**Task to carry out:**
Give the lines again exactly as they appear below, from the line with "(441, 200) = (275, 187): white" to the line with "(130, 297) = (163, 183): purple", both included, and only those lines. Leave every picture out.

□ □ □ □ □

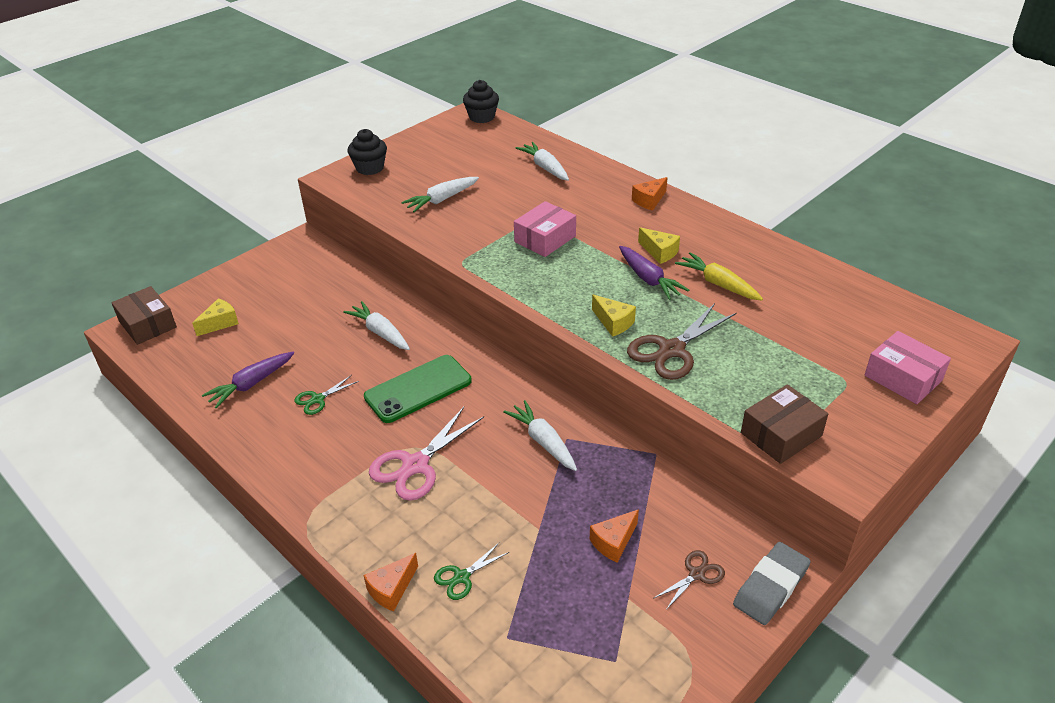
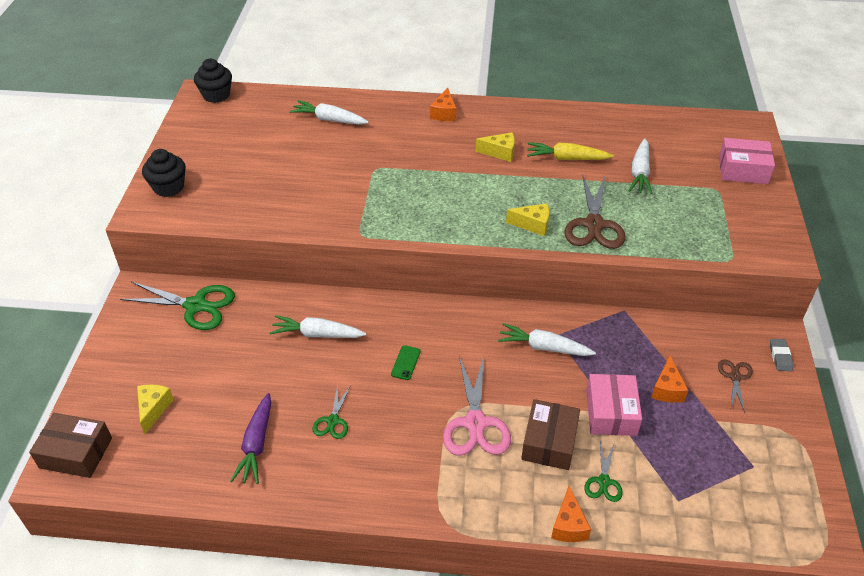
camera: 40 degrees left, 5 degrees up
(324, 269) = (196, 306): none -> green scissors
(418, 389) = (405, 363): green phone -> green phone, size x0.41
(441, 200) = (275, 187): white carrot -> white carrot (640, 173)
(545, 239) = (403, 182): pink box -> pink box (611, 412)
(648, 279) = (517, 178): purple carrot -> none
(771, 587) = (780, 357): grey eraser -> grey eraser, size x0.53
(781, 434) = (722, 247): brown box -> brown box (549, 442)

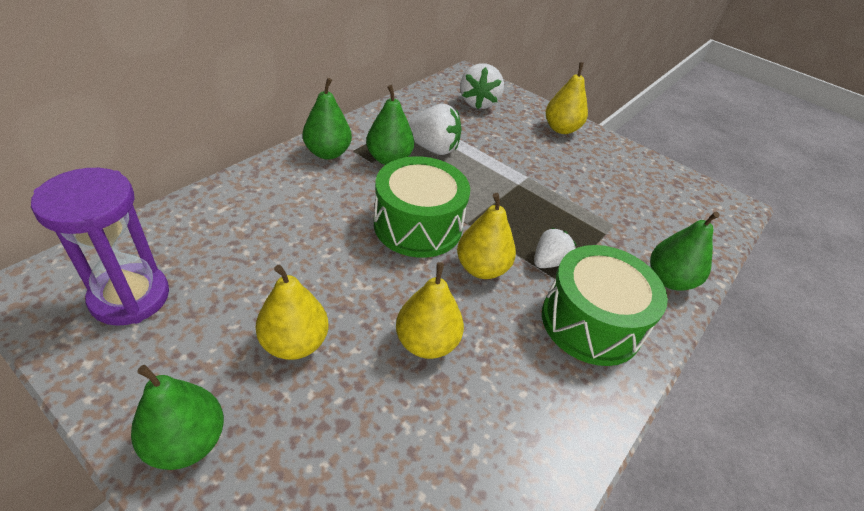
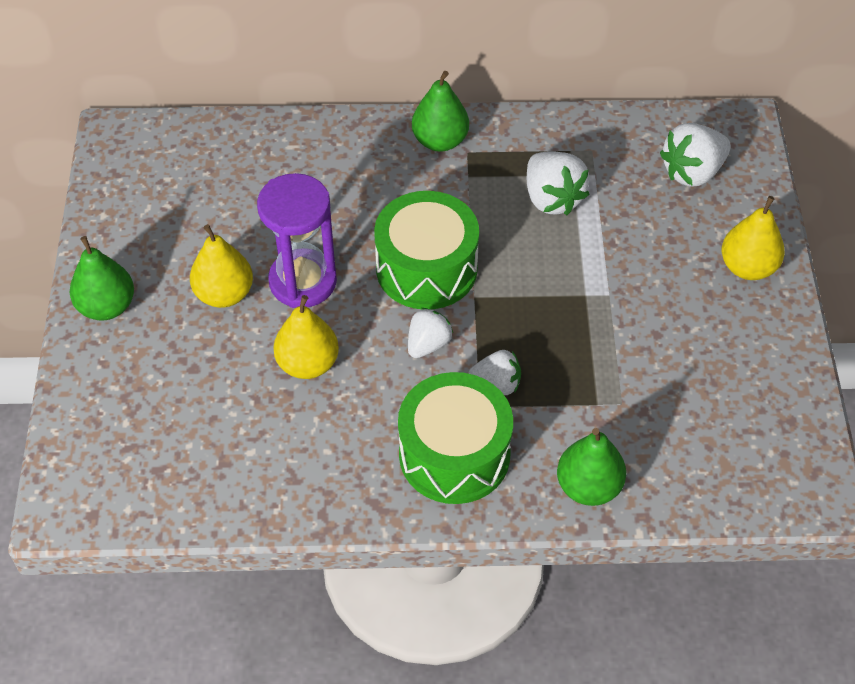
camera: 55 degrees right, 10 degrees up
(130, 297) = (163, 183): purple hourglass -> purple hourglass (303, 281)
(389, 159) = (490, 183): green pear -> none
(481, 268) = (428, 344): yellow pear -> white strawberry

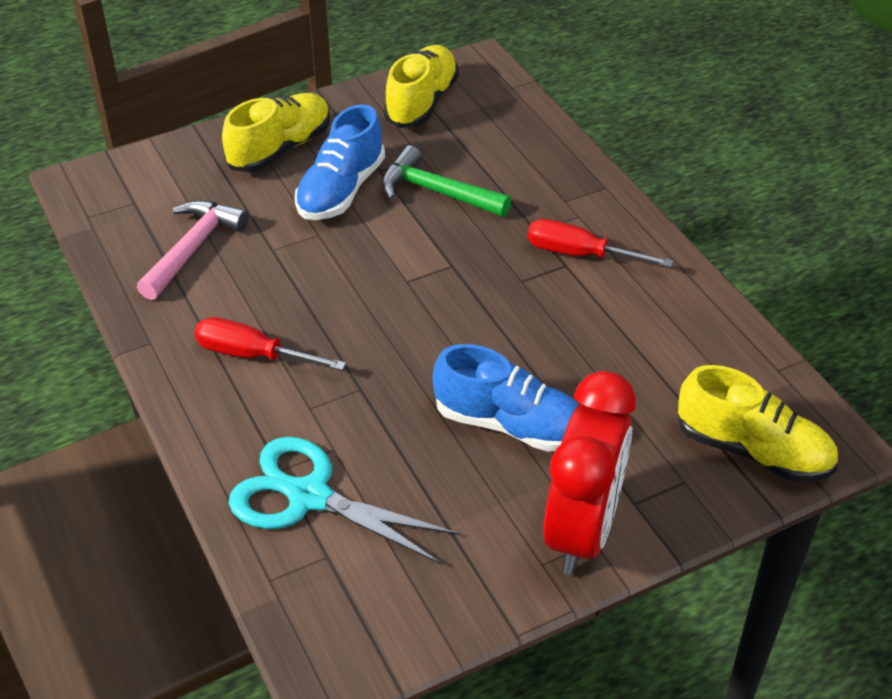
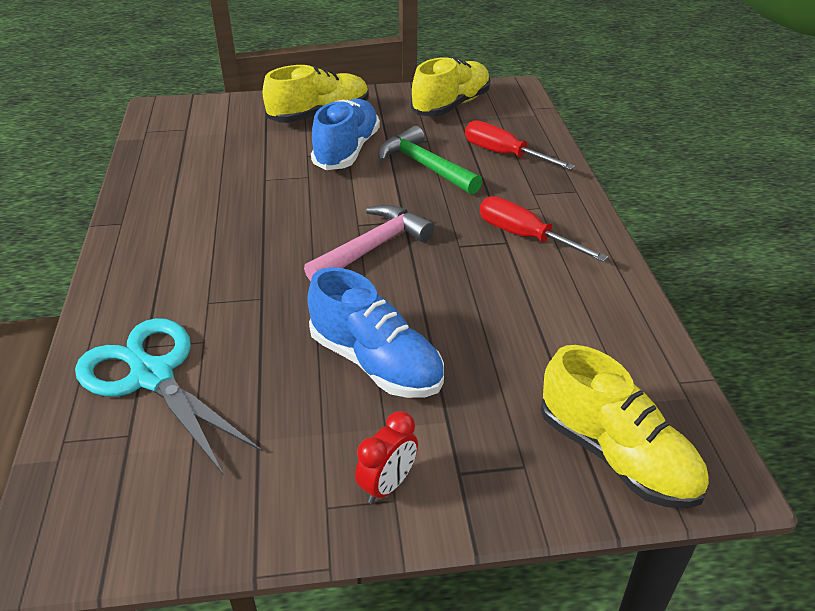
camera: 20 degrees right, 5 degrees down
(193, 248) = (204, 166): pink hammer -> pink hammer (372, 247)
(252, 354) = (191, 250): red screwdriver -> red screwdriver (503, 154)
(341, 191) = (347, 150): blue shoe -> blue shoe turned 150 degrees clockwise
(582, 531) = (388, 485): red clock -> red clock, size x0.43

□ □ □ □ □

**Result for this task:**
(441, 200) = (275, 187): white carrot -> white carrot (640, 173)
(545, 239) = (403, 182): pink box -> pink box (611, 412)
(648, 279) = (517, 178): purple carrot -> none
(771, 587) = (780, 357): grey eraser -> grey eraser, size x0.53
(781, 434) = (722, 247): brown box -> brown box (549, 442)

camera: 55 degrees right, 10 degrees up
(130, 297) = (163, 183): purple hourglass -> purple hourglass (303, 281)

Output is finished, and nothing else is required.